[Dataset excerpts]
((

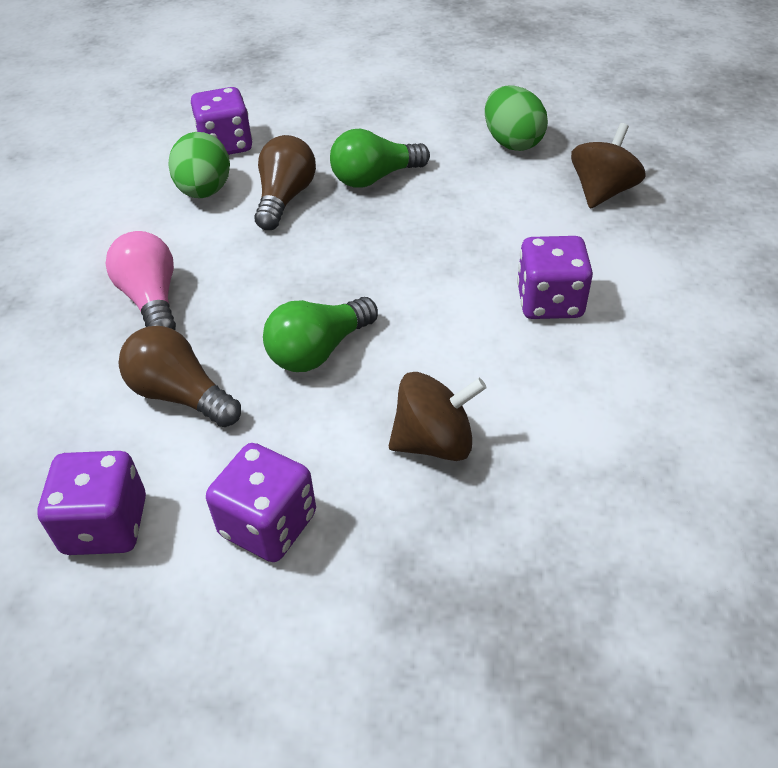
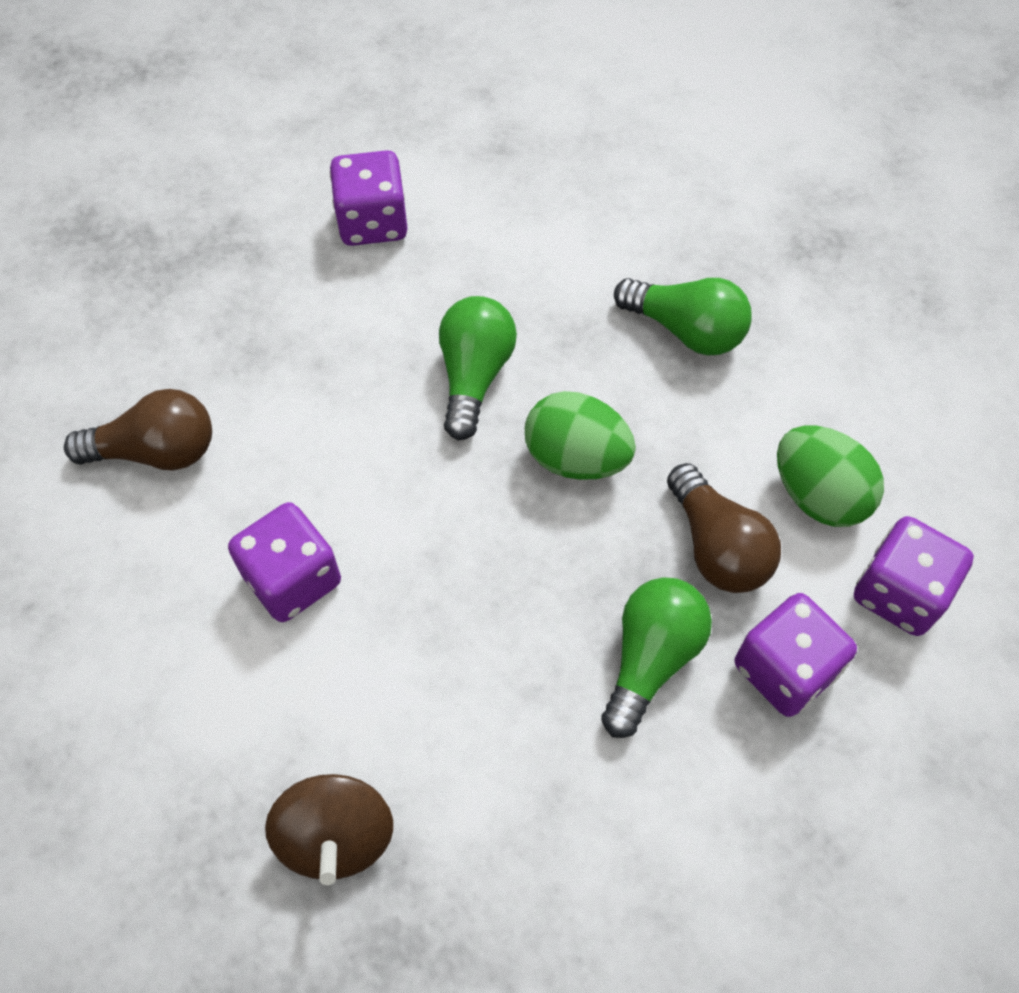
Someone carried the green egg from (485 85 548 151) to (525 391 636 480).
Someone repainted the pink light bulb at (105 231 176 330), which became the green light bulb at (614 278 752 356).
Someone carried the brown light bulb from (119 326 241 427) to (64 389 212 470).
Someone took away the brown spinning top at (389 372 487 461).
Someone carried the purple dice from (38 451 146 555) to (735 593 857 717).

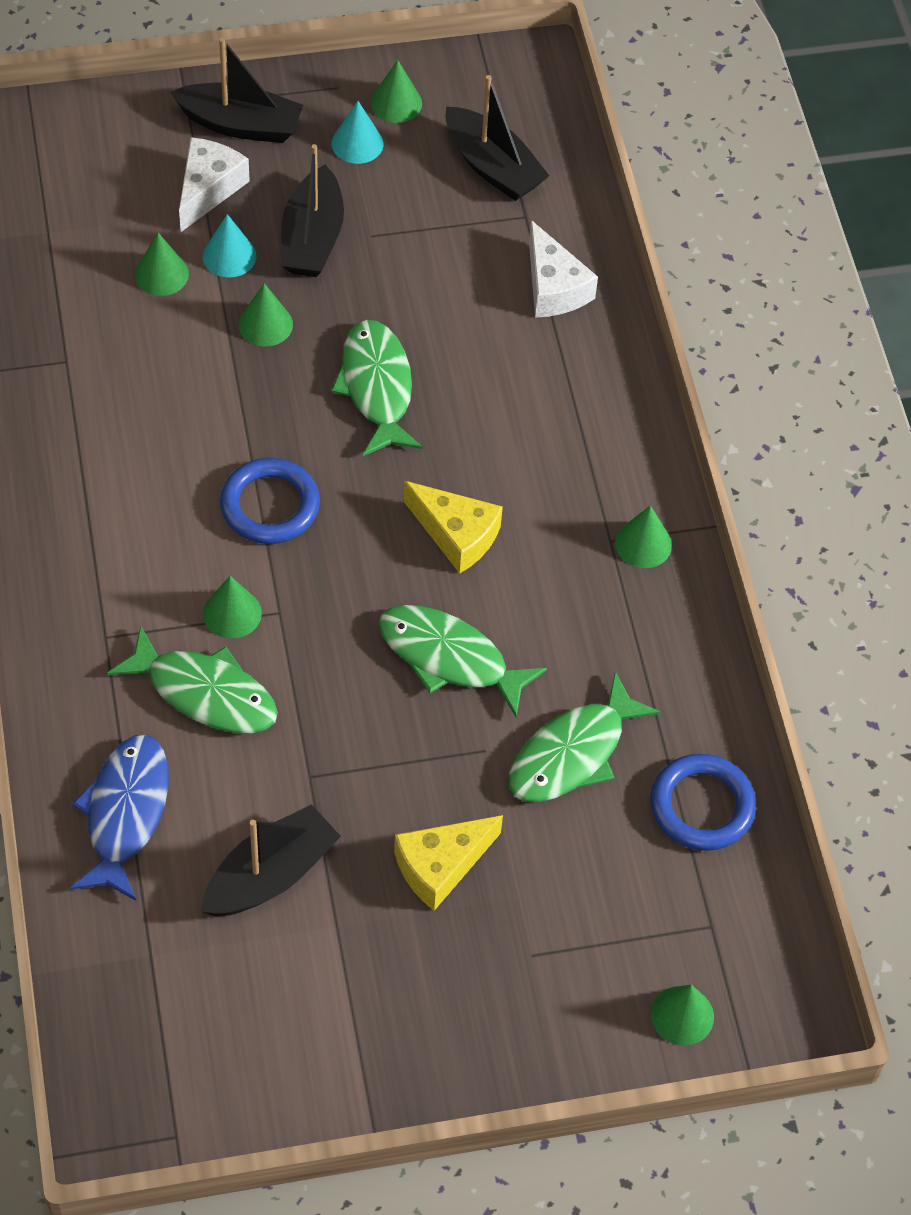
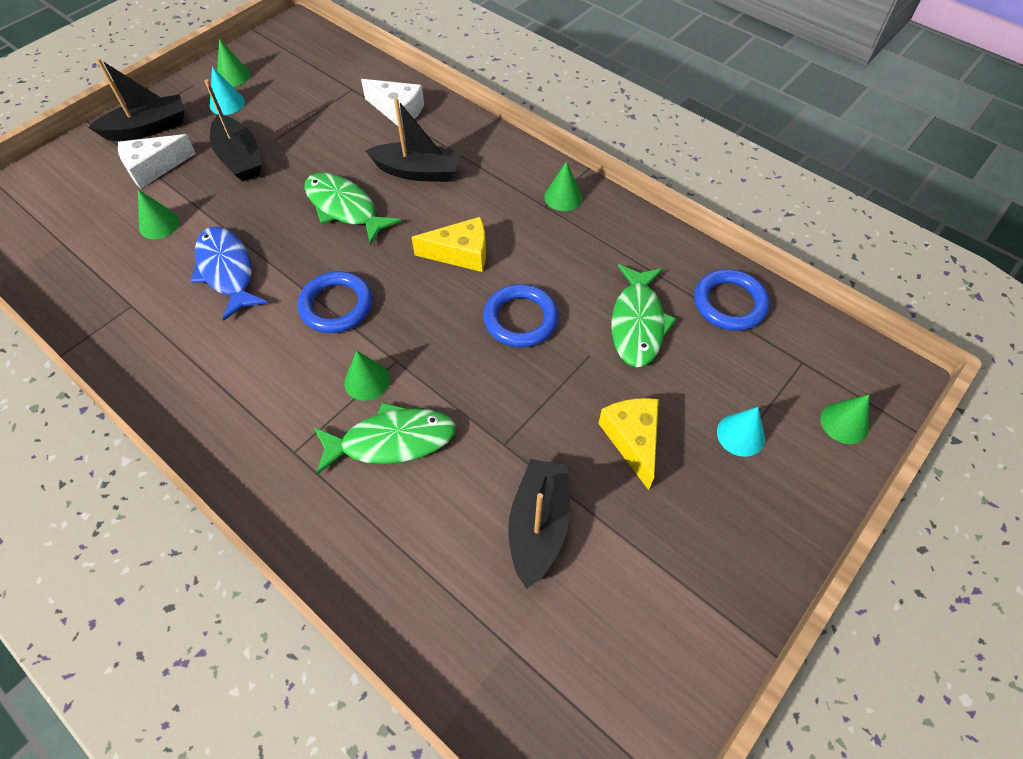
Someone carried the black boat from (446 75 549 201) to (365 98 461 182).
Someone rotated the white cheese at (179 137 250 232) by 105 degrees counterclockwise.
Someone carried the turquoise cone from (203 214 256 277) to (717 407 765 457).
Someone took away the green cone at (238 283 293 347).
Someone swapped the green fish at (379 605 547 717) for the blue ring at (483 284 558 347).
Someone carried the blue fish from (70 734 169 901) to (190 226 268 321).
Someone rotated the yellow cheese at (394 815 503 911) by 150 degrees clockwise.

))

**Problem details**:
Across the data, find each line that has "brown" in it and copy that line.

**Solution to this problem**:
Someone carried the brown light bulb from (119 326 241 427) to (64 389 212 470).
Someone took away the brown spinning top at (389 372 487 461).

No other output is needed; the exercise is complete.